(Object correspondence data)
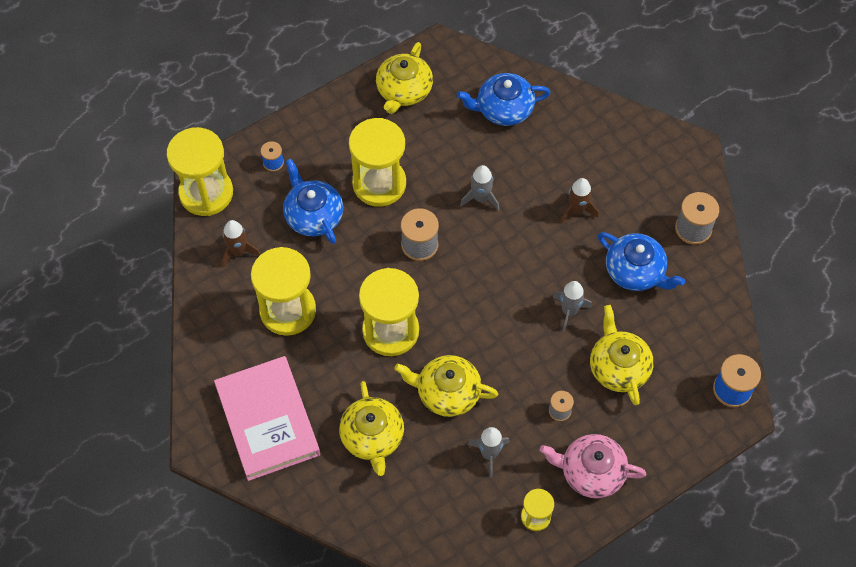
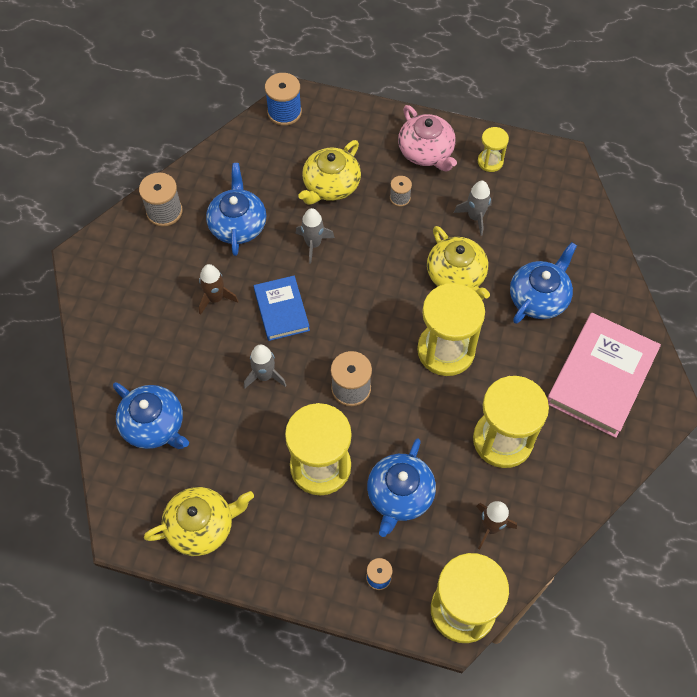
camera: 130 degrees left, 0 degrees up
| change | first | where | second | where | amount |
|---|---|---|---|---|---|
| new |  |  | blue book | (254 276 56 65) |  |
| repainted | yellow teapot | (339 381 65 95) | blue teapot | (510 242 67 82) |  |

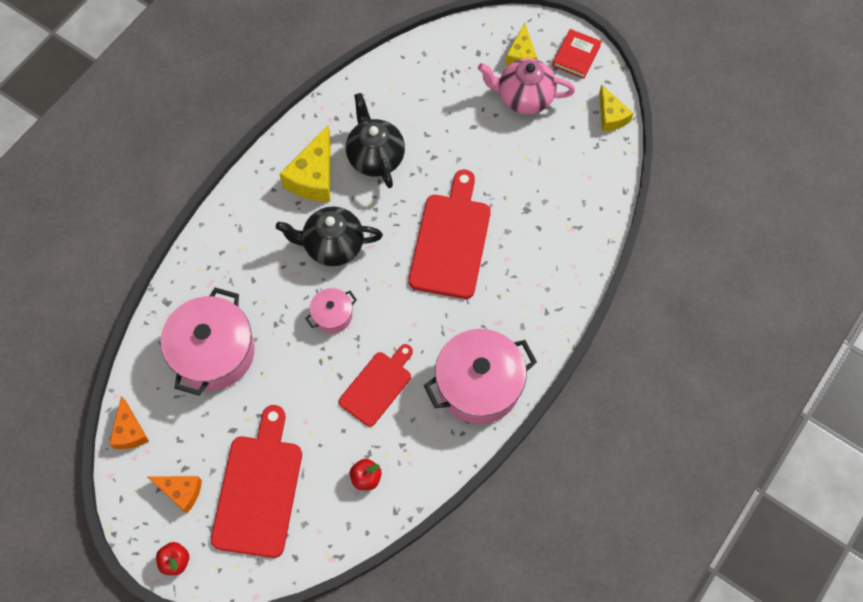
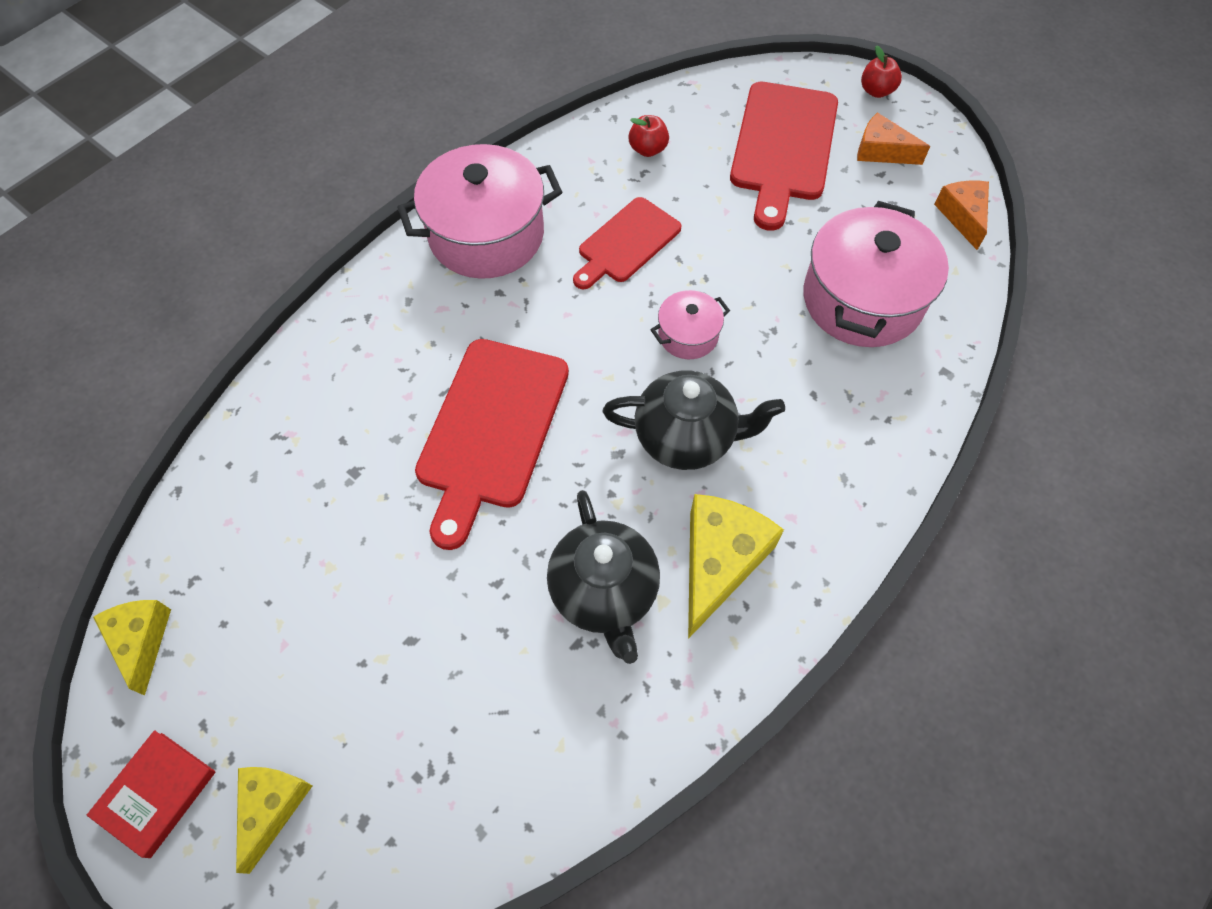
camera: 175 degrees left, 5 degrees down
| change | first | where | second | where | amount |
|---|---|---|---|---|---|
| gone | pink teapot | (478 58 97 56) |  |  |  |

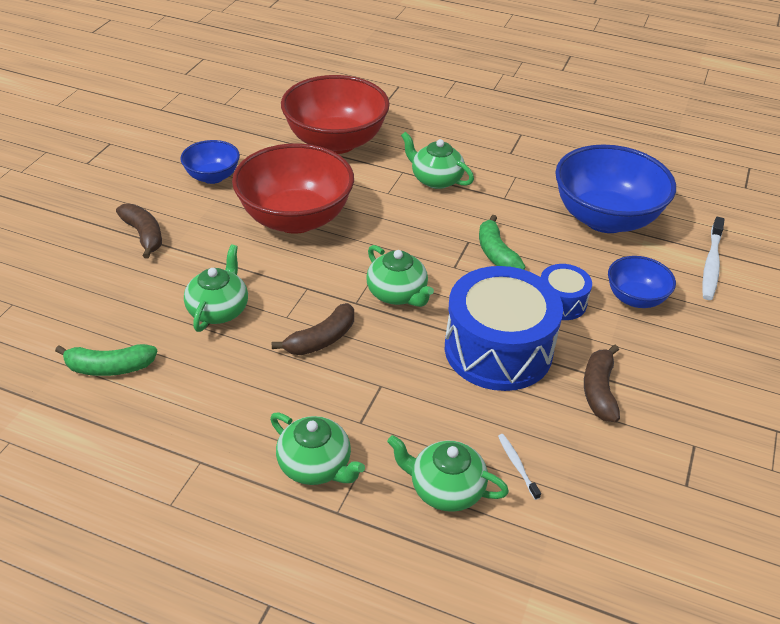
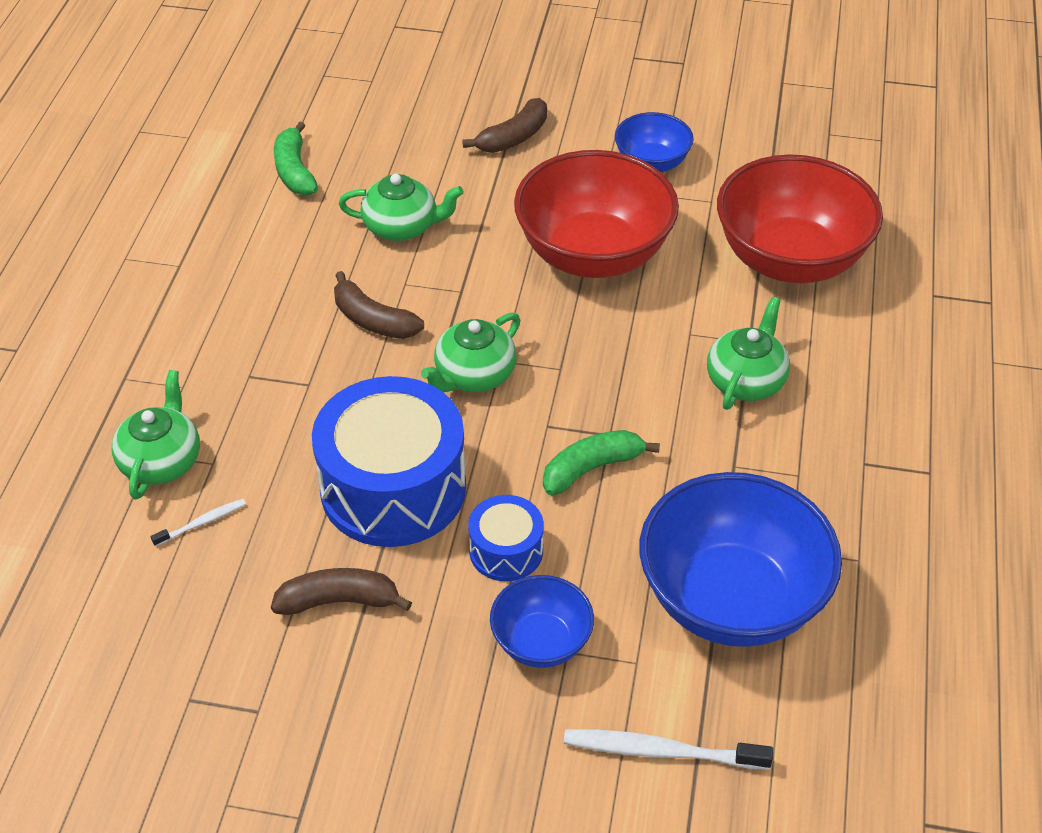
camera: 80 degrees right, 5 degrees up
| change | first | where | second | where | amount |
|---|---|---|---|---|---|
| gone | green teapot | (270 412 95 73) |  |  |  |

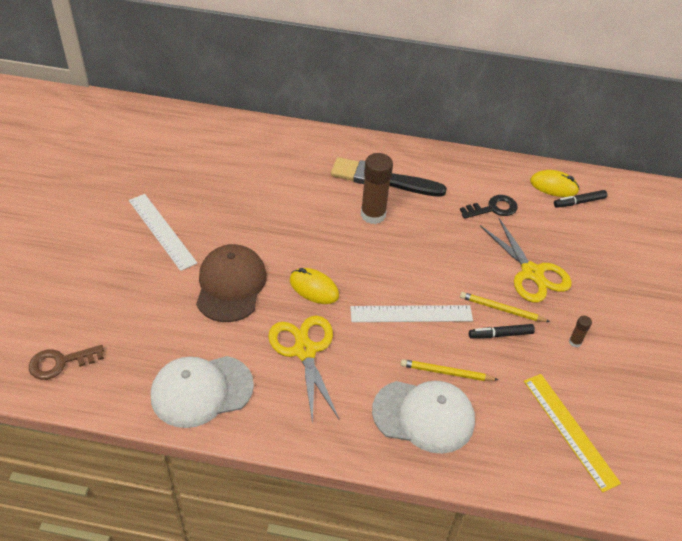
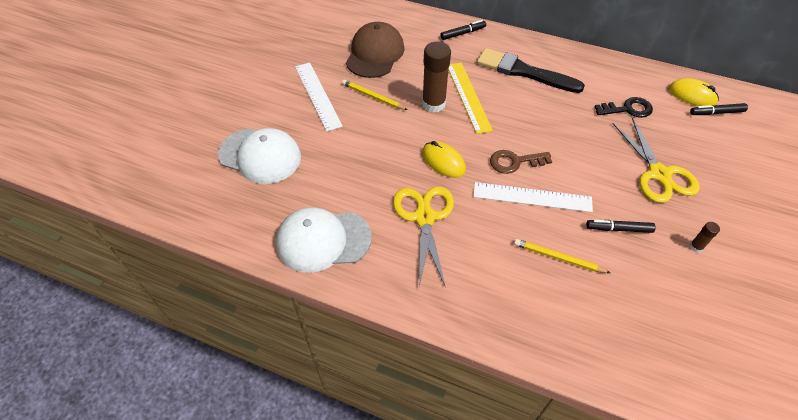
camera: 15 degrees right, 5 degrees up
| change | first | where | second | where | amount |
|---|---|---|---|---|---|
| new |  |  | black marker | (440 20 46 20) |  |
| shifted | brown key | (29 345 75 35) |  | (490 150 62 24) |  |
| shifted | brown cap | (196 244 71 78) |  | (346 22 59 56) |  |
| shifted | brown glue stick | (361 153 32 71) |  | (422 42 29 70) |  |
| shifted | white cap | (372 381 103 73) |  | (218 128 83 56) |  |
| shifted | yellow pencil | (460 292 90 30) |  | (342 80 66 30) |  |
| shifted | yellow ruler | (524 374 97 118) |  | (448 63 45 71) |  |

:: Exercise ::
Copy out the lines above, from the one holding "shifted | white" through the final line, with no other lines.

:: Answer box ::
| shifted | white cap | (372 381 103 73) |  | (218 128 83 56) |  |
| shifted | yellow pencil | (460 292 90 30) |  | (342 80 66 30) |  |
| shifted | yellow ruler | (524 374 97 118) |  | (448 63 45 71) |  |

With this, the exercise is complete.